(DATA)
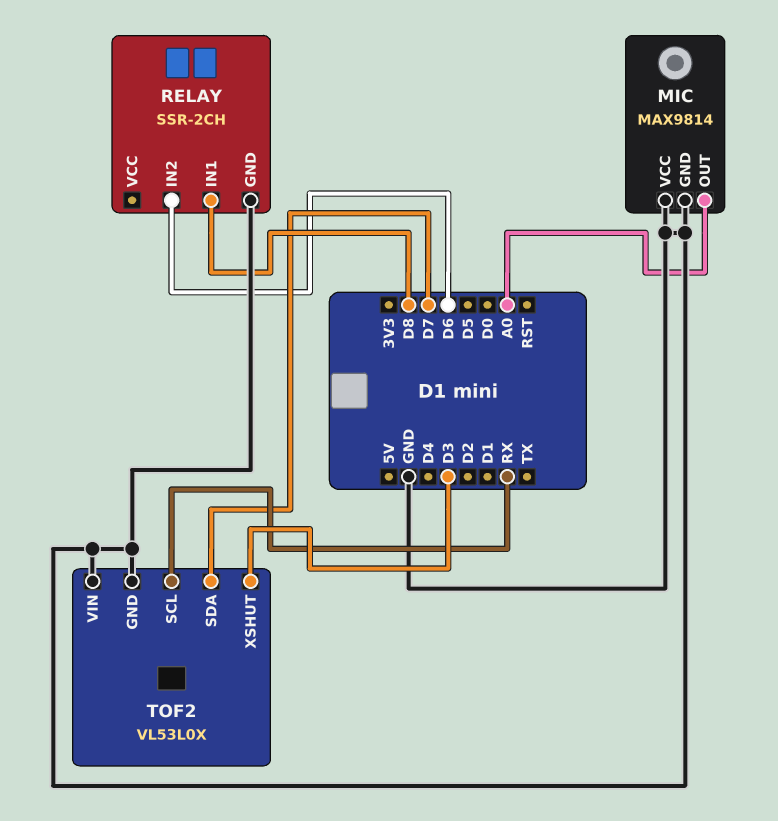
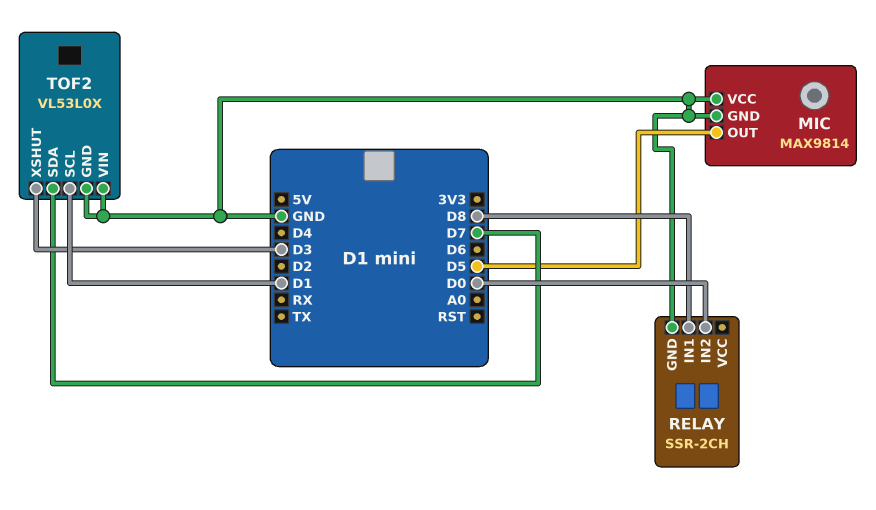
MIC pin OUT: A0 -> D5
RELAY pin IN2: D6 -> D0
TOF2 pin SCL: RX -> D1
(End DATA)
(DATA)
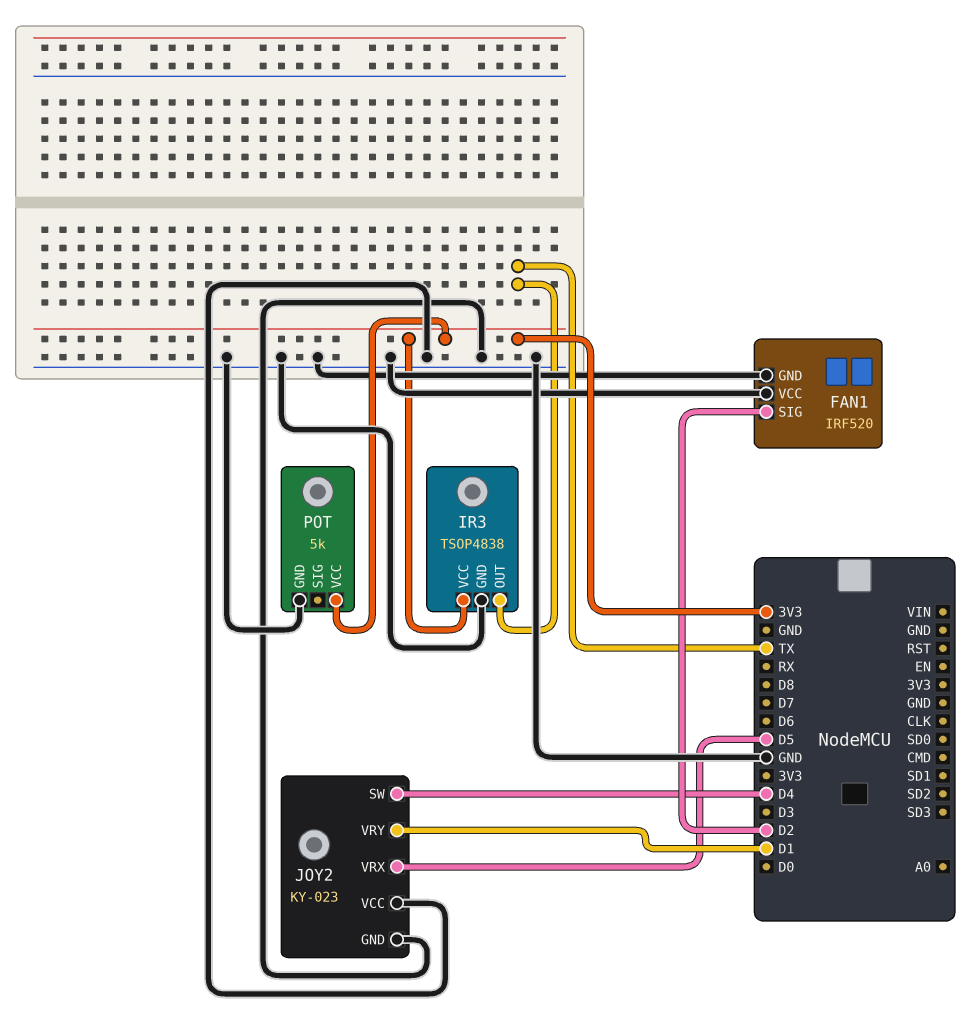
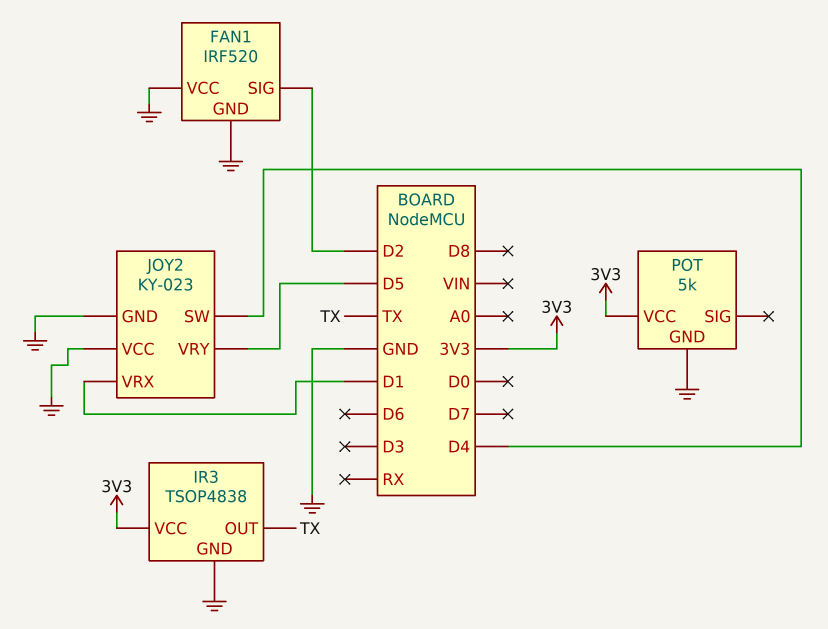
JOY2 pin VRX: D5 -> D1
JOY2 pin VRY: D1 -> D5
(End DATA)
(DATA)
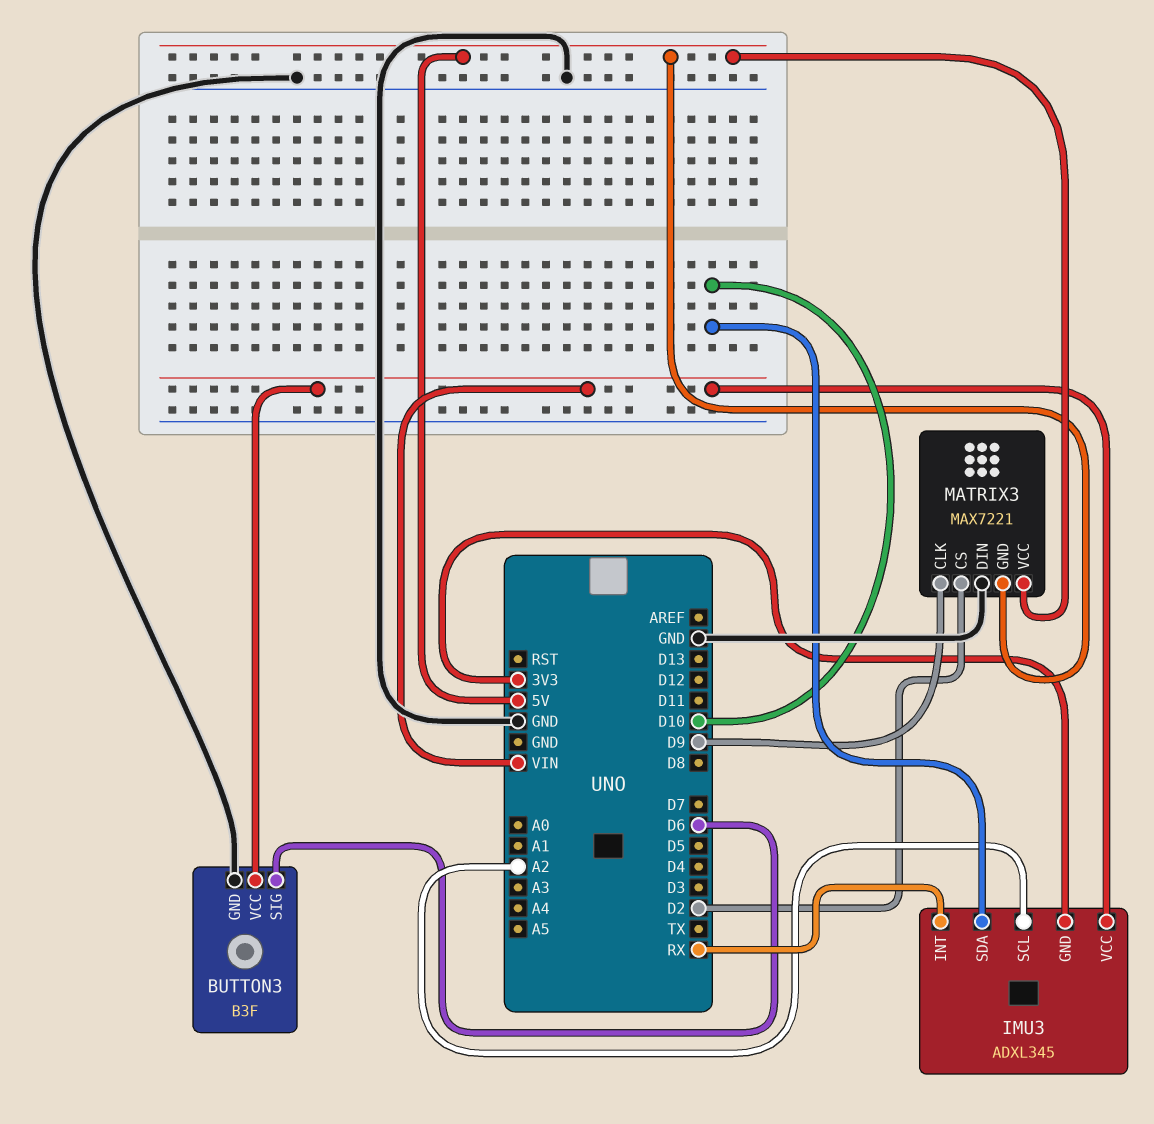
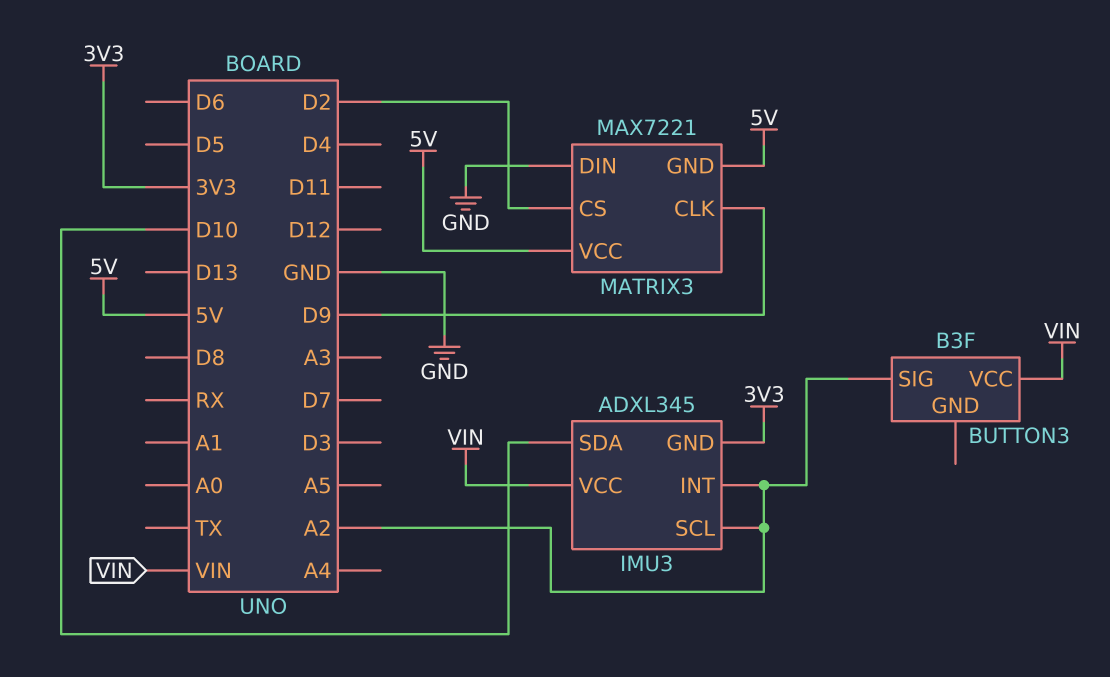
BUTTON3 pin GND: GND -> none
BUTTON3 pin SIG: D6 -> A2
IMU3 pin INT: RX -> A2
(End DATA)
- WHAT IS EXPECTED
With the line that has "BUTTON3 pin GND: GND -> none" as the first and the line that has "IMU3 pin INT: RX -> A2" as the last, repeat exactly that run of lines above and no more.

- TASK OUTPUT
BUTTON3 pin GND: GND -> none
BUTTON3 pin SIG: D6 -> A2
IMU3 pin INT: RX -> A2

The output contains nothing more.